Start of Data supplied

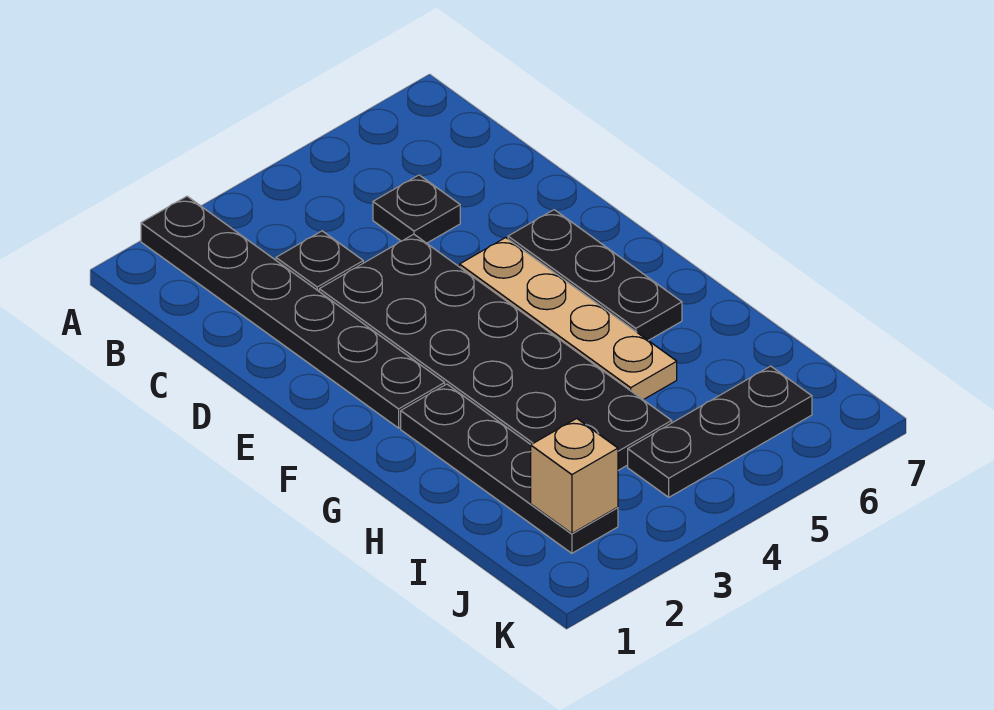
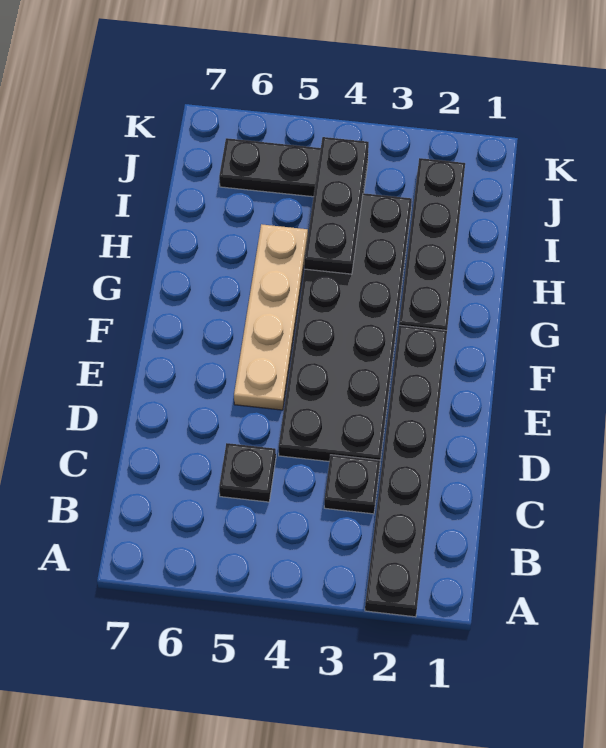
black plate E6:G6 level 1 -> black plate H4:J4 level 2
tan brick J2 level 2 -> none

End of Data supplied
Start of Data supplied

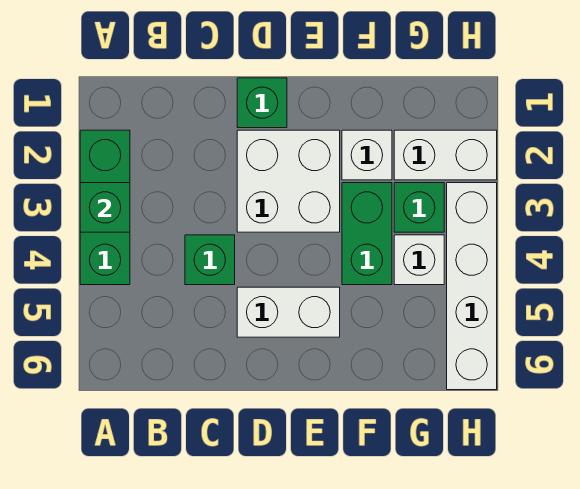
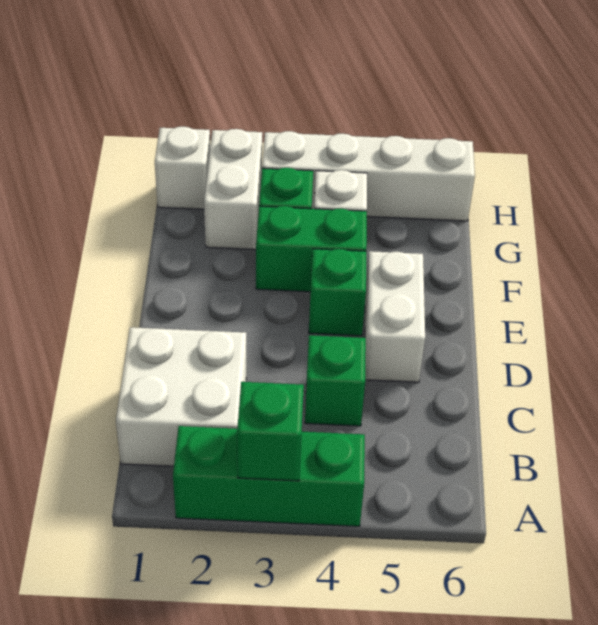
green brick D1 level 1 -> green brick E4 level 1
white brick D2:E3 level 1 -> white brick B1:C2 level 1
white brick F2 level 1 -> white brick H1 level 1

End of Data supplied
Start of Data supplied

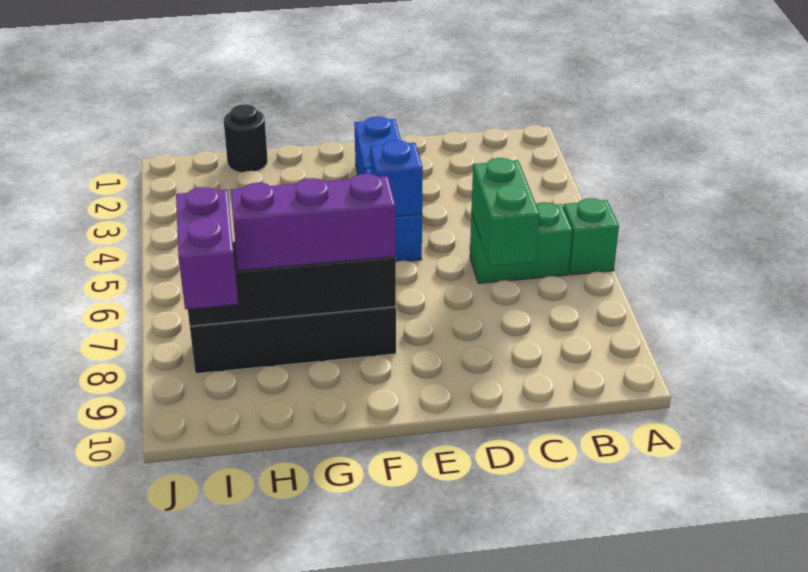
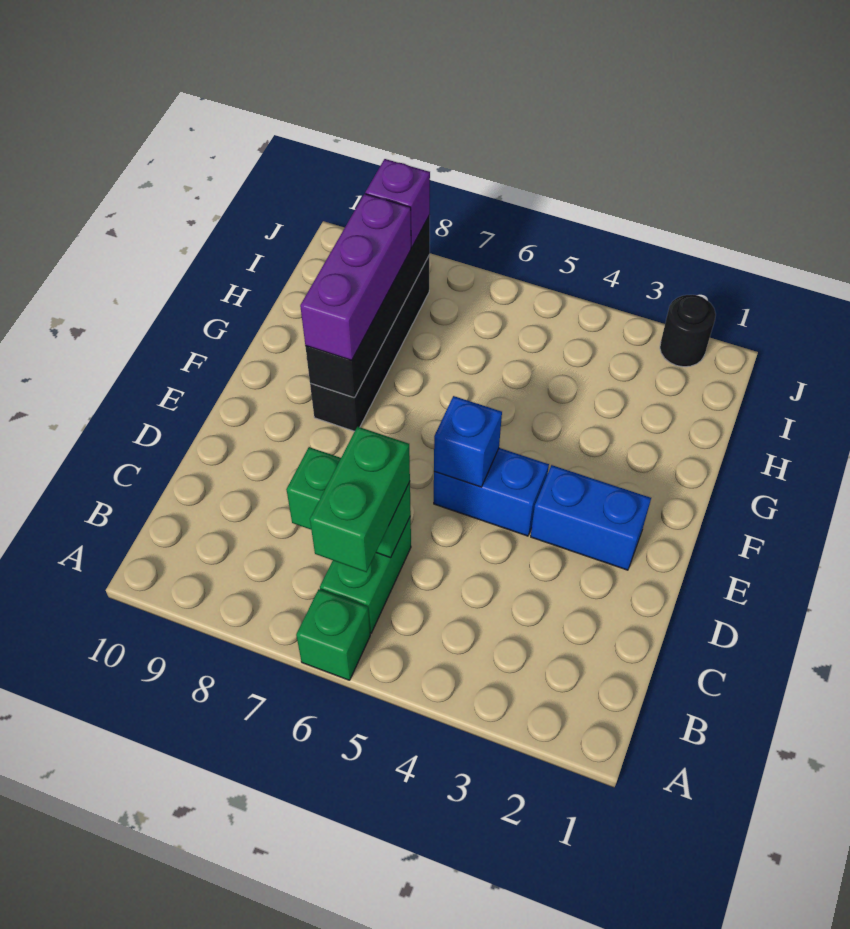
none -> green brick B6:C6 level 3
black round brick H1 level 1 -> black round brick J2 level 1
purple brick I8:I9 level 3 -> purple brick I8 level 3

End of Data supplied

> [Instructions to follow]
Give an exact copy of the lines above from the line with "black plate E6:G6" up to and including the line with "tan brick J2 level 2 -> none", and leave everything else out.

> [Response below]
black plate E6:G6 level 1 -> black plate H4:J4 level 2
tan brick J2 level 2 -> none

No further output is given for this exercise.